SUPPLIED DATA ::
--------------------------------
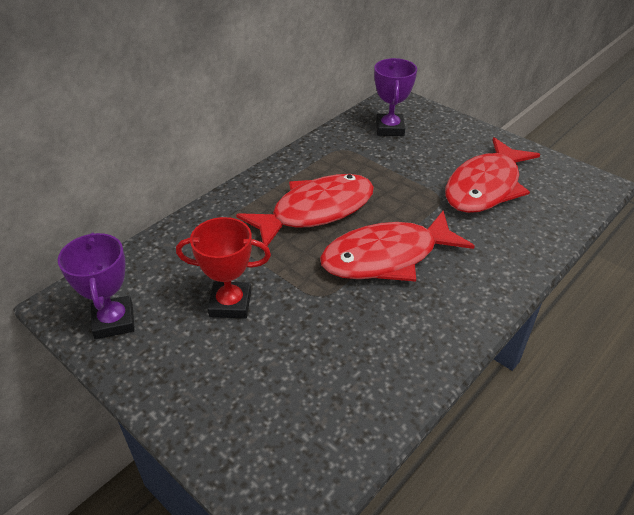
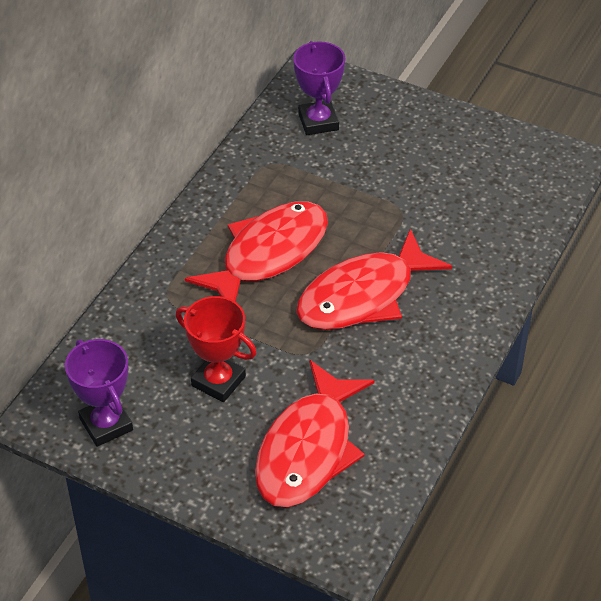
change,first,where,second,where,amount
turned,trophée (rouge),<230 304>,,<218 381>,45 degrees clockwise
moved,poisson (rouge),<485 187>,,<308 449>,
--------------------------------
EXERCISE REQUIREMENTS ::
Repeat the material exactly. Any picture in it should be dropped.

RESPONSE ::
change,first,where,second,where,amount
turned,trophée (rouge),<230 304>,,<218 381>,45 degrees clockwise
moved,poisson (rouge),<485 187>,,<308 449>,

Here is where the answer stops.